**Exercise input**

%%

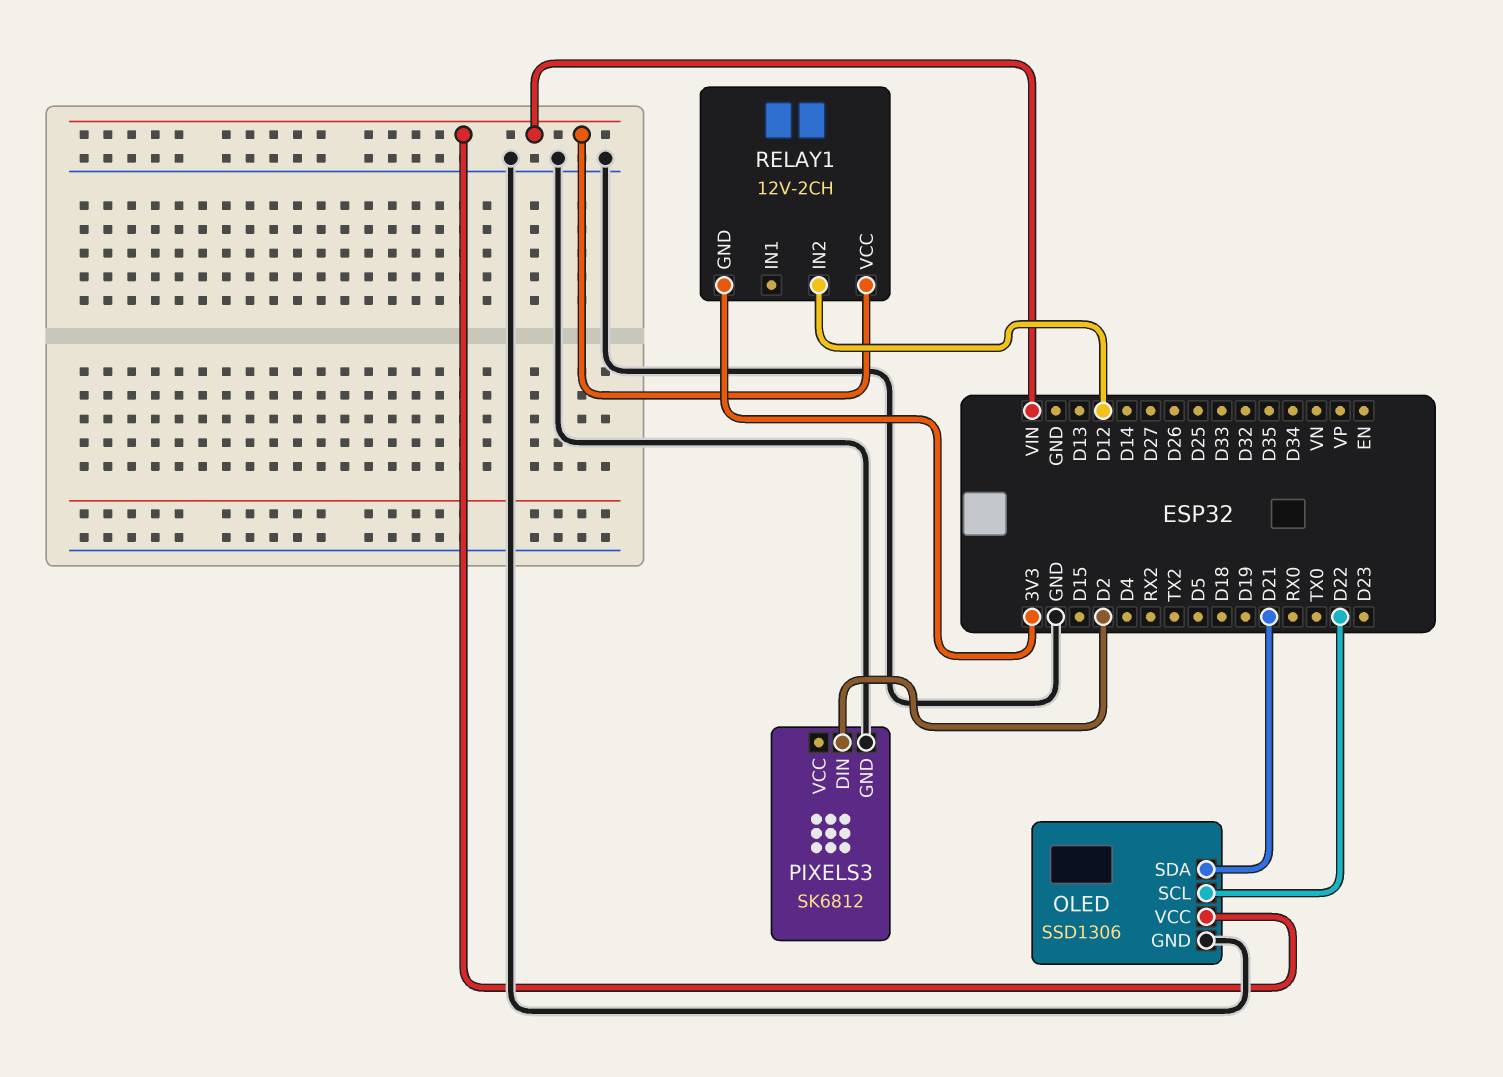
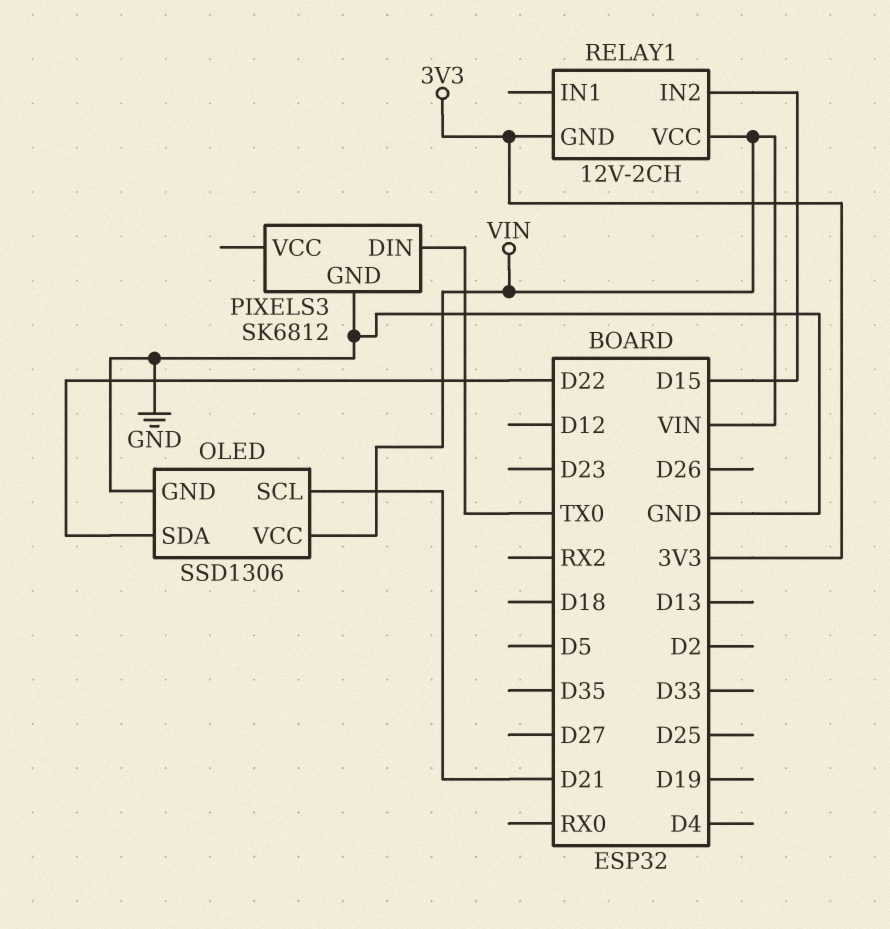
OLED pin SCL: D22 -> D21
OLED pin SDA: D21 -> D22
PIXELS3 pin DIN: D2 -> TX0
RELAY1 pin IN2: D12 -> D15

%%
%%

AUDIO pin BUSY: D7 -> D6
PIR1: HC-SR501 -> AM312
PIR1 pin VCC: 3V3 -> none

%%

Across the listing above, report every line where "OLED" occurs.

OLED pin SCL: D22 -> D21
OLED pin SDA: D21 -> D22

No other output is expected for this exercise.